● **DATA TO PROCESS**:
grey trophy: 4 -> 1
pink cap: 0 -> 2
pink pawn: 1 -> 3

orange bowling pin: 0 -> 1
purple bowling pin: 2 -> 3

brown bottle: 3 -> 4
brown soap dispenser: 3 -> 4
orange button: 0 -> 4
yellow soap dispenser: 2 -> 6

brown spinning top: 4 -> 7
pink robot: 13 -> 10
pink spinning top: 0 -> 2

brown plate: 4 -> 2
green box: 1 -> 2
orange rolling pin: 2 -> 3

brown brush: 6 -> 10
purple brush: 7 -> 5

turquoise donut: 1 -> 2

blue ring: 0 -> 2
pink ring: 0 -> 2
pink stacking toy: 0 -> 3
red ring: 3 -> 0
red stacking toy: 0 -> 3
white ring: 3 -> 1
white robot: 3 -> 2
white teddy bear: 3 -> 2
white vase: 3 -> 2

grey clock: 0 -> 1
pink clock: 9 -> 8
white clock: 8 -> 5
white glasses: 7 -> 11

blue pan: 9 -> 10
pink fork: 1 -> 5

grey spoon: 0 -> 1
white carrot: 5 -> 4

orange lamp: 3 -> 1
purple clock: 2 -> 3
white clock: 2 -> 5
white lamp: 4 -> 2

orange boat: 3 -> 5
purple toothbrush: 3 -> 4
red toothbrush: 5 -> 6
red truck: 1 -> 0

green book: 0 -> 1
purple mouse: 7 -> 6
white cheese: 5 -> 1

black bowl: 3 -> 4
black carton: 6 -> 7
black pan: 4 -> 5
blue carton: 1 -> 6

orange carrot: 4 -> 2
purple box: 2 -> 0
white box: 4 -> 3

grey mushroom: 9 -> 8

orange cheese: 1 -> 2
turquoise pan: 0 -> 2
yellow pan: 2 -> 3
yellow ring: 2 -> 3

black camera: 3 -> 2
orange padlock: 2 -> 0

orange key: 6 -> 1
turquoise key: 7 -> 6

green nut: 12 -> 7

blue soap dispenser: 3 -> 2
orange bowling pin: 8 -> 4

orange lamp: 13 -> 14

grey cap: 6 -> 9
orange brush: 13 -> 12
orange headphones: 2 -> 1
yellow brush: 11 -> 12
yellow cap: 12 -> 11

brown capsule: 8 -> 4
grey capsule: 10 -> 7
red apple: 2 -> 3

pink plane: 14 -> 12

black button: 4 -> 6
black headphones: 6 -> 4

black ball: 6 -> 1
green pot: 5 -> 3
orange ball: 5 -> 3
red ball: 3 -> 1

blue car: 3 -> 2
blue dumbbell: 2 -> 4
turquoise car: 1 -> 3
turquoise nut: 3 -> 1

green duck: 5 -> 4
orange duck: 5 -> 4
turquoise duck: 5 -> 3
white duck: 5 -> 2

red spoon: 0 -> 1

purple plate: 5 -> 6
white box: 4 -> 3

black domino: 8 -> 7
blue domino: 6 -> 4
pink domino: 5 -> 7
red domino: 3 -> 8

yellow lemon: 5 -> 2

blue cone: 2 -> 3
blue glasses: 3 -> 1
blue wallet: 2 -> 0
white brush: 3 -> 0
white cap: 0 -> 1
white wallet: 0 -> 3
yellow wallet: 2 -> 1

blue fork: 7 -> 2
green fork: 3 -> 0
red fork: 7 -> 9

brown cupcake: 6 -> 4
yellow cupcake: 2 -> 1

● **HOW TO COMPLETE THIS TASK**: Each line of the data that includes "fork" should be copied.

● **SOLUTION TO THIS PROBLEM**:
pink fork: 1 -> 5
blue fork: 7 -> 2
green fork: 3 -> 0
red fork: 7 -> 9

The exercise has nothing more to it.